EXCERPTED RECORDS:
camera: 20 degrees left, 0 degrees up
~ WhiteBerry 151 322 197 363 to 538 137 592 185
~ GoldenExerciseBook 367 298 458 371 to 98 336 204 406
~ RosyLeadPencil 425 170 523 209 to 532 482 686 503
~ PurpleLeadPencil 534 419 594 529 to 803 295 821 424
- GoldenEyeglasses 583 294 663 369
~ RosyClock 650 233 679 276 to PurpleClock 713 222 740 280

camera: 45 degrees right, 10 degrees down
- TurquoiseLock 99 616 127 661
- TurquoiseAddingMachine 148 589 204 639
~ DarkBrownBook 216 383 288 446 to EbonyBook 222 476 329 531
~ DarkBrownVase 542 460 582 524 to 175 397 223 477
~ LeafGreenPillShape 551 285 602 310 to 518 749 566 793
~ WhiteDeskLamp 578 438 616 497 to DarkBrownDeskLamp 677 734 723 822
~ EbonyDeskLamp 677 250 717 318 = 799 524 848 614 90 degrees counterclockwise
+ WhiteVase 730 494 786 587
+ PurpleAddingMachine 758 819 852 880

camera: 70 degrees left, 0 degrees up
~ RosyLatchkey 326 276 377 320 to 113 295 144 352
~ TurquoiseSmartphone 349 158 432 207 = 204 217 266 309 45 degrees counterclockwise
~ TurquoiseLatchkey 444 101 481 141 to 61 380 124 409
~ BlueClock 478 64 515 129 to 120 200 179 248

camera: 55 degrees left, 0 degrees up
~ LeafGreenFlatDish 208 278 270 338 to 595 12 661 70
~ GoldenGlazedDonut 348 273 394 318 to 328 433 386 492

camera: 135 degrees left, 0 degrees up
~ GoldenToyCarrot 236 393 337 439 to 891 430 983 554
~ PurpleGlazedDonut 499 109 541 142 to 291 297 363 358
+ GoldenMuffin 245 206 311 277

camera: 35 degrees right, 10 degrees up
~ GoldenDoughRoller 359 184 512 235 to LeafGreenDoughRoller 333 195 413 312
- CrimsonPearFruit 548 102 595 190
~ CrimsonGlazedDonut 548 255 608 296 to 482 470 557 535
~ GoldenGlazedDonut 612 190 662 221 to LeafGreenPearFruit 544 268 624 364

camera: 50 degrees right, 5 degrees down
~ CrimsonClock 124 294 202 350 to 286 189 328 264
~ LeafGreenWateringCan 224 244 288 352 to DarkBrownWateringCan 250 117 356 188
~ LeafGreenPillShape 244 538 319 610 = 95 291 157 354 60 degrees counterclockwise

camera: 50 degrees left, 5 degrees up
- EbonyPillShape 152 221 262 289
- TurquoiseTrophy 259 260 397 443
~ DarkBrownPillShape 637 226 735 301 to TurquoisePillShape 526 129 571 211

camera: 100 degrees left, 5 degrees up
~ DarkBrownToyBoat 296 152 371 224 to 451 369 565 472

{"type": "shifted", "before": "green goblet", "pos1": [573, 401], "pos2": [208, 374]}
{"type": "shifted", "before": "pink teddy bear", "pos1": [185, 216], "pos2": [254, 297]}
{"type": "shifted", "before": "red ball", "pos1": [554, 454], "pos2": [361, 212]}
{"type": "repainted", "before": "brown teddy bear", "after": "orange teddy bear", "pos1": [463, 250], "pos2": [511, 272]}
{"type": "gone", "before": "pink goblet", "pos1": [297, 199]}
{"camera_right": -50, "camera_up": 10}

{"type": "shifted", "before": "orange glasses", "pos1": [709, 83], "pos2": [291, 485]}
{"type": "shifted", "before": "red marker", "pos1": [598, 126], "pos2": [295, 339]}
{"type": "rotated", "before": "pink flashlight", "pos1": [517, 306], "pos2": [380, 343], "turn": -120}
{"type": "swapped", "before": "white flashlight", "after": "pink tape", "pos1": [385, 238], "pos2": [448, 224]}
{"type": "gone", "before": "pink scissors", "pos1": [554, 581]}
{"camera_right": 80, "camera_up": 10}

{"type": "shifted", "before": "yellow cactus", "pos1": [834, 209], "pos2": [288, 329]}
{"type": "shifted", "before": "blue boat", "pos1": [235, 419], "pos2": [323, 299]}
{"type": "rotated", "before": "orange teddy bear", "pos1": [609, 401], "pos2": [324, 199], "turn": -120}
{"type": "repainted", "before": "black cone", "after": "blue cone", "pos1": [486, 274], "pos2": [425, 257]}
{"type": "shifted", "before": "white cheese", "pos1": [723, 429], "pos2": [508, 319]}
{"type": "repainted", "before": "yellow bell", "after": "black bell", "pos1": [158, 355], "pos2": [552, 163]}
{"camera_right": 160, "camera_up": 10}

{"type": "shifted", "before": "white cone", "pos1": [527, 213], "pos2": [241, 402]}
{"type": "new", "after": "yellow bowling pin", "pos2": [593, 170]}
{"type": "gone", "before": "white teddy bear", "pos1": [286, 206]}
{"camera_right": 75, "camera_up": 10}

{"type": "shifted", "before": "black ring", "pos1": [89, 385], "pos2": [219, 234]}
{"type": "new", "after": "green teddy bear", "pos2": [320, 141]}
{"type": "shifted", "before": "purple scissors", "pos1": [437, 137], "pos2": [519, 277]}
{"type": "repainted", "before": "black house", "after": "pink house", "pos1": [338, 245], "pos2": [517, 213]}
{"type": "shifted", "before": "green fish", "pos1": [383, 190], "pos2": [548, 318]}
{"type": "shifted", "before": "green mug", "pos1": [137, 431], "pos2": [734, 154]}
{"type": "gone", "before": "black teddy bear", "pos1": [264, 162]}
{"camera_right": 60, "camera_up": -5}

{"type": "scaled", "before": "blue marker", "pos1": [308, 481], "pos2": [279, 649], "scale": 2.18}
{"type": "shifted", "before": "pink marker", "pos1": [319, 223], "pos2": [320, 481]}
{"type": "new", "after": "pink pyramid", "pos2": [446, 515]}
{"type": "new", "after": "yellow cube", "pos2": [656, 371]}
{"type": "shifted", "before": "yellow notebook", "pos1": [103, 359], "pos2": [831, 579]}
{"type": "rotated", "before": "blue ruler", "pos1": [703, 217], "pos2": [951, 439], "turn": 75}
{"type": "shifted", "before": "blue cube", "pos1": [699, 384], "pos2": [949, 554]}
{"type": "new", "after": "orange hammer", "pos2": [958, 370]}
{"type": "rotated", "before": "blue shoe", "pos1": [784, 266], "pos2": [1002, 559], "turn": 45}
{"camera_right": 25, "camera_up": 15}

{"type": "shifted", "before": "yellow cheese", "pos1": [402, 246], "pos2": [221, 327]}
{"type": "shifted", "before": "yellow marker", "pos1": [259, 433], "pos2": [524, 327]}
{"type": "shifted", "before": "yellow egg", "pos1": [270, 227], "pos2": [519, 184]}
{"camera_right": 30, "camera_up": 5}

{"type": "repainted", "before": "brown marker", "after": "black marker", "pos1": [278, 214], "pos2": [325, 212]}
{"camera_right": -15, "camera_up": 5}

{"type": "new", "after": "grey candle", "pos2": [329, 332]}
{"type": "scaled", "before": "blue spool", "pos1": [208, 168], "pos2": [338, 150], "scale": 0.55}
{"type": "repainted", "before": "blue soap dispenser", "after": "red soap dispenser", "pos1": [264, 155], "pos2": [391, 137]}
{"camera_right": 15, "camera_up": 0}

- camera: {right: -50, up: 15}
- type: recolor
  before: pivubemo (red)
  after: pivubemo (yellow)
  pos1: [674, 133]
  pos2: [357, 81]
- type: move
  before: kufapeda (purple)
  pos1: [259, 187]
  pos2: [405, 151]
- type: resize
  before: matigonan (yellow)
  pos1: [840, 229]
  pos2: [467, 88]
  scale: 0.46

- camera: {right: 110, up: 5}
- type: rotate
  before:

ABOUT THIS TASK: Respond with a single number: the count of lines in the entries above that contain the string "goblet".

RESPONSE TO THIS EXERCISE: 2